Exercise data:
------------------------------------------------

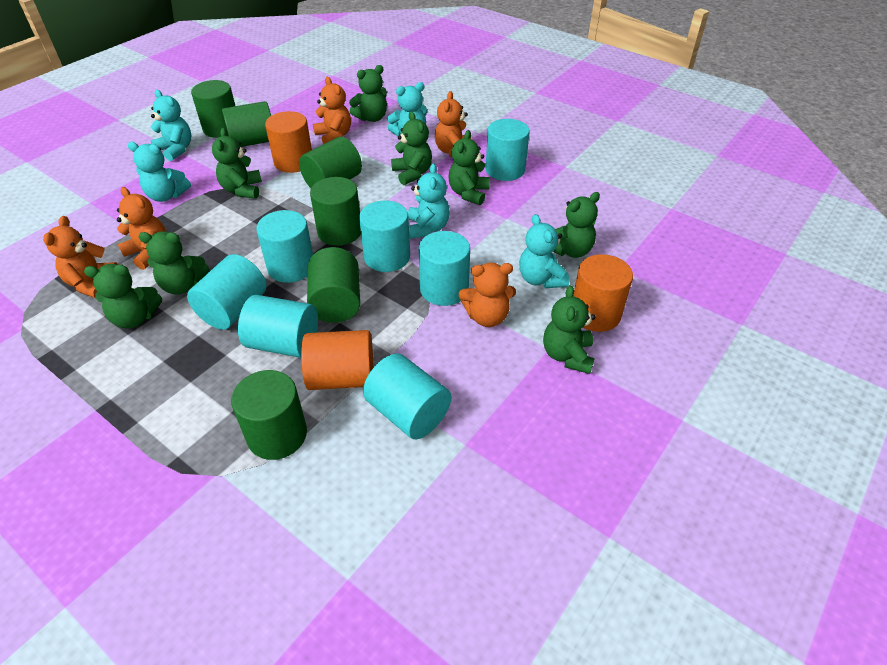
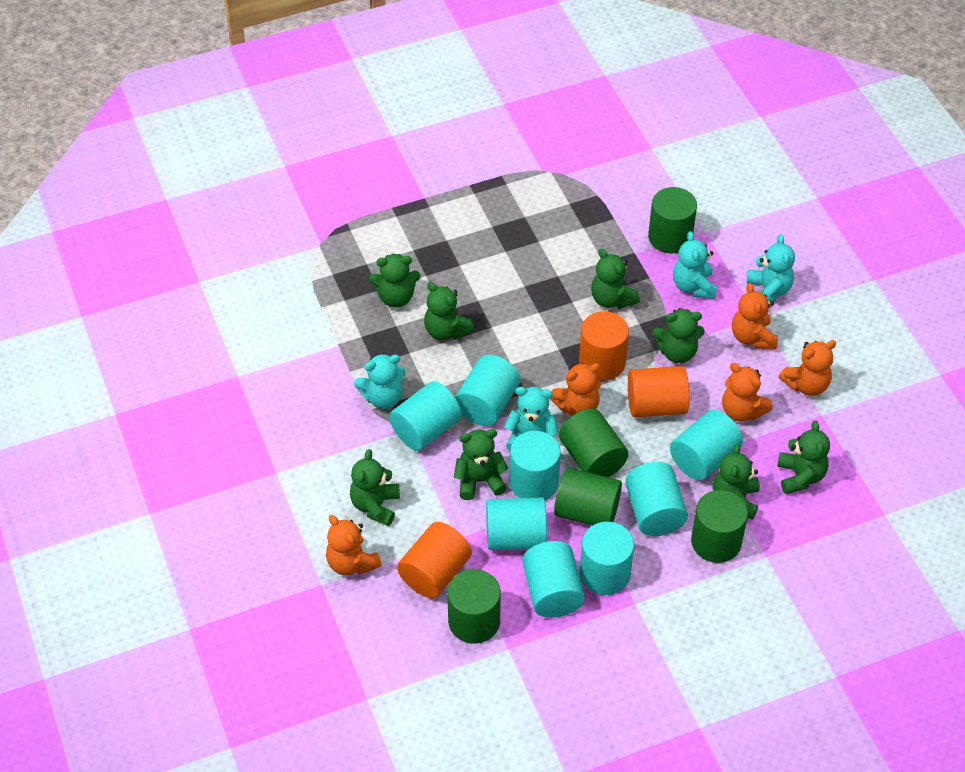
green cylinder: 6 -> 5
turquoise cylinder: 7 -> 8
turquoise teddy bear: 5 -> 4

------------------------------------------------

To do:
From the material above, return every line that contains "cylinder".

Solution to the problem:
green cylinder: 6 -> 5
turquoise cylinder: 7 -> 8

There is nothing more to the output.